=== Task to complete ===
In the listing below, the answer starts at the line that has "U101 pin SW: n14 -> n3" and stops after the line that has "D101: diode (A"; please repeat that part exactly and nothing more.

=== Listed records ===
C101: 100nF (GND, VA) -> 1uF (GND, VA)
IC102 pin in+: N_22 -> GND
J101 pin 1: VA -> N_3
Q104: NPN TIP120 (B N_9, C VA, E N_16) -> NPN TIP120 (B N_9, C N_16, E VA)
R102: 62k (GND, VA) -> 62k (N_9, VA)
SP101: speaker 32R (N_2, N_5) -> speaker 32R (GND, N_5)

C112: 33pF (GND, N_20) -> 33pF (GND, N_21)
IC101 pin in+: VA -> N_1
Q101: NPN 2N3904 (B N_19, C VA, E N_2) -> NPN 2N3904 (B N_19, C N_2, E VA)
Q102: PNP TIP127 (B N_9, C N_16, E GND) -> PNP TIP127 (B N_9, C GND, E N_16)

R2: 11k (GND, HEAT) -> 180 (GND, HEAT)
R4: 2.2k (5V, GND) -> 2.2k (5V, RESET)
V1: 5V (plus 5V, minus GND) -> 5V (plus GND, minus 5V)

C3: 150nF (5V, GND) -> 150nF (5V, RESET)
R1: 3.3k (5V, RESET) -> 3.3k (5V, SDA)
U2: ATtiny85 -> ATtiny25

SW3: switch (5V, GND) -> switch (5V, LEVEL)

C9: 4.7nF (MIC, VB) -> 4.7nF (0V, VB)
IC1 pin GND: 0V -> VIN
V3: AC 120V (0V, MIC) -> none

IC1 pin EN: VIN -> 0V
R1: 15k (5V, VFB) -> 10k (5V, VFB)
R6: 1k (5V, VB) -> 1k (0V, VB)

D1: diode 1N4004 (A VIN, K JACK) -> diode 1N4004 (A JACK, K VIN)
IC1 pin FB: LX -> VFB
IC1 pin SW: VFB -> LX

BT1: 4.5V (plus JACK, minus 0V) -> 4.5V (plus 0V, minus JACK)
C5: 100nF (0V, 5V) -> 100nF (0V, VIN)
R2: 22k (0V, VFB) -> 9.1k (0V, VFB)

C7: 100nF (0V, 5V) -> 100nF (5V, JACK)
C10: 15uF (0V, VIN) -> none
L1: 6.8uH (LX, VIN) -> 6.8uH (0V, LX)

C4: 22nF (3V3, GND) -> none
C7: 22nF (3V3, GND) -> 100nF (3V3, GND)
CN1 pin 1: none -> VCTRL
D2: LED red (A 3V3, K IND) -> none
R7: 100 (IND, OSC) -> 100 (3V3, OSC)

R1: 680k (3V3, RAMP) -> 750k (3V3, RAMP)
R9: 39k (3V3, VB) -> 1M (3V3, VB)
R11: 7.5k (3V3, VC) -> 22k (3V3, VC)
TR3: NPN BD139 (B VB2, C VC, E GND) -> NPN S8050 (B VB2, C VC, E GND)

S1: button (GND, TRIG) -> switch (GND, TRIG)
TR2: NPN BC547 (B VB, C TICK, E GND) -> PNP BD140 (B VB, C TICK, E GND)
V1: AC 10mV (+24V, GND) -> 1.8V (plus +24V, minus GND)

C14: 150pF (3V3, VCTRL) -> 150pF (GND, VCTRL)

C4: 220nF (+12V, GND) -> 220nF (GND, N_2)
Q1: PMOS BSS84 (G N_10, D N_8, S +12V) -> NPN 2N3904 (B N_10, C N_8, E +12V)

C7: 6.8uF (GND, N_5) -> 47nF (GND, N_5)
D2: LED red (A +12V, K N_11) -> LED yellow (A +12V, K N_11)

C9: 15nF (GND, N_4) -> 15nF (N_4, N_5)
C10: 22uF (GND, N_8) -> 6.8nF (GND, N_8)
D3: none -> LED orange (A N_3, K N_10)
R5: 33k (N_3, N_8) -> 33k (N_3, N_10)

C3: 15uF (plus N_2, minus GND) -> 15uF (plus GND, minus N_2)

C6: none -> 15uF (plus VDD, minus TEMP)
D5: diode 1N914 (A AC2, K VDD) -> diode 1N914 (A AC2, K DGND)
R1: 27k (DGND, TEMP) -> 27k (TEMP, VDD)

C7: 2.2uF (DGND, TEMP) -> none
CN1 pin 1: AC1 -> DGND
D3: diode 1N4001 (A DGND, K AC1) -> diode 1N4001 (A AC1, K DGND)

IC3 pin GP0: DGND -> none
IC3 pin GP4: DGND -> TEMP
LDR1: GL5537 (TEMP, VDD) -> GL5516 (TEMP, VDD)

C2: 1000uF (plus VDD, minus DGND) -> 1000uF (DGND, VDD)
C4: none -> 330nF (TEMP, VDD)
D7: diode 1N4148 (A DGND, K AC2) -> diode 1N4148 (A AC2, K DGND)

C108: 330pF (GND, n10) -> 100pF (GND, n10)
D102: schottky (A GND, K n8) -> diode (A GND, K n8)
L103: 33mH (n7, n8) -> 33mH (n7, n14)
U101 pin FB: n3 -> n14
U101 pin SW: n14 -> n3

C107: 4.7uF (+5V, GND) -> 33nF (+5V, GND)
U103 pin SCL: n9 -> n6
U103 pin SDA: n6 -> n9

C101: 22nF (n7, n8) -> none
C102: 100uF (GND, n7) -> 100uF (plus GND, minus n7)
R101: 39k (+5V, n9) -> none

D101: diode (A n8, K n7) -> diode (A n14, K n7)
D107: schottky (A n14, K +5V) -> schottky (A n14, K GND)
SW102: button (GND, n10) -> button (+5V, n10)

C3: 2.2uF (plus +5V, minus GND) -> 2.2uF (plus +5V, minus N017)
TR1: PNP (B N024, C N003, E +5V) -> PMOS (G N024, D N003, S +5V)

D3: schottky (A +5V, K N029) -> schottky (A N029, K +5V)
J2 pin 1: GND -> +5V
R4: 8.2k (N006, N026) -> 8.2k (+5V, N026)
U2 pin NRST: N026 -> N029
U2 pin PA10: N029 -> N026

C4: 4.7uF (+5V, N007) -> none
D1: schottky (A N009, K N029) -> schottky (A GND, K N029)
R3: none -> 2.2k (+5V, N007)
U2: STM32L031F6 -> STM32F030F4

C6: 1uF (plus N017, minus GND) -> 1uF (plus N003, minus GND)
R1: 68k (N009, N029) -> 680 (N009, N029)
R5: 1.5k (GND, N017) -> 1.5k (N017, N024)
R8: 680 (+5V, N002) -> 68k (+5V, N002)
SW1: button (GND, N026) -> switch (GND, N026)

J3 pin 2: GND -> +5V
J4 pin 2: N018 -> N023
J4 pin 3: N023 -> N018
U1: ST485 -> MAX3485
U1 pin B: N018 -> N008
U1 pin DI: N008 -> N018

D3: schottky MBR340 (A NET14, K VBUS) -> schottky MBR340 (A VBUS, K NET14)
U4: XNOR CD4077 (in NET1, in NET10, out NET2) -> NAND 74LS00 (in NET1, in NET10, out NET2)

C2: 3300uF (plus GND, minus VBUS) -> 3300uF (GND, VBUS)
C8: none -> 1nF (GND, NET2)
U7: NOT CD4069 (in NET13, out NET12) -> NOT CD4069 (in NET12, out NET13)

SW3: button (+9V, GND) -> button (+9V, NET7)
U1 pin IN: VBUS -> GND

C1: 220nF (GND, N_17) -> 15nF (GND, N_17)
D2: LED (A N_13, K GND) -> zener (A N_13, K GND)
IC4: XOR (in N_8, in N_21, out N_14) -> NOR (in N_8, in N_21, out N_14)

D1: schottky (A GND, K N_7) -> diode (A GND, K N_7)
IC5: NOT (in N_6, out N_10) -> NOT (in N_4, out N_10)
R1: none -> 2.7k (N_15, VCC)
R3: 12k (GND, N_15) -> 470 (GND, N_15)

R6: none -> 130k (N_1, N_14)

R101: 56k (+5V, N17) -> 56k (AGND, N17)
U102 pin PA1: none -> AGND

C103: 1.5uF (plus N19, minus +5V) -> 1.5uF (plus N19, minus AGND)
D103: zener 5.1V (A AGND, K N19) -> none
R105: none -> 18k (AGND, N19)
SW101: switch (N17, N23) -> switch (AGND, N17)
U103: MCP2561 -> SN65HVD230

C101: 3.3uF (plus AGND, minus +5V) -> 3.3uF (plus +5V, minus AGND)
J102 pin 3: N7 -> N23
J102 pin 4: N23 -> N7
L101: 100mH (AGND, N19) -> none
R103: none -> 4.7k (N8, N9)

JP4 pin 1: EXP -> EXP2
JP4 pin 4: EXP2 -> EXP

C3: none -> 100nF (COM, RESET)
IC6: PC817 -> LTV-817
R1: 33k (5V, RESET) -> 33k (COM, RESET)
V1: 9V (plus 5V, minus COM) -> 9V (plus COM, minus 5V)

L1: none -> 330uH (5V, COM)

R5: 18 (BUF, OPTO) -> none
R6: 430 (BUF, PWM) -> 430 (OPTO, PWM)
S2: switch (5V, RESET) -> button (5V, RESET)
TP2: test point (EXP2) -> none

=== Reply ===
U101 pin SW: n14 -> n3

C107: 4.7uF (+5V, GND) -> 33nF (+5V, GND)
U103 pin SCL: n9 -> n6
U103 pin SDA: n6 -> n9

C101: 22nF (n7, n8) -> none
C102: 100uF (GND, n7) -> 100uF (plus GND, minus n7)
R101: 39k (+5V, n9) -> none

D101: diode (A n8, K n7) -> diode (A n14, K n7)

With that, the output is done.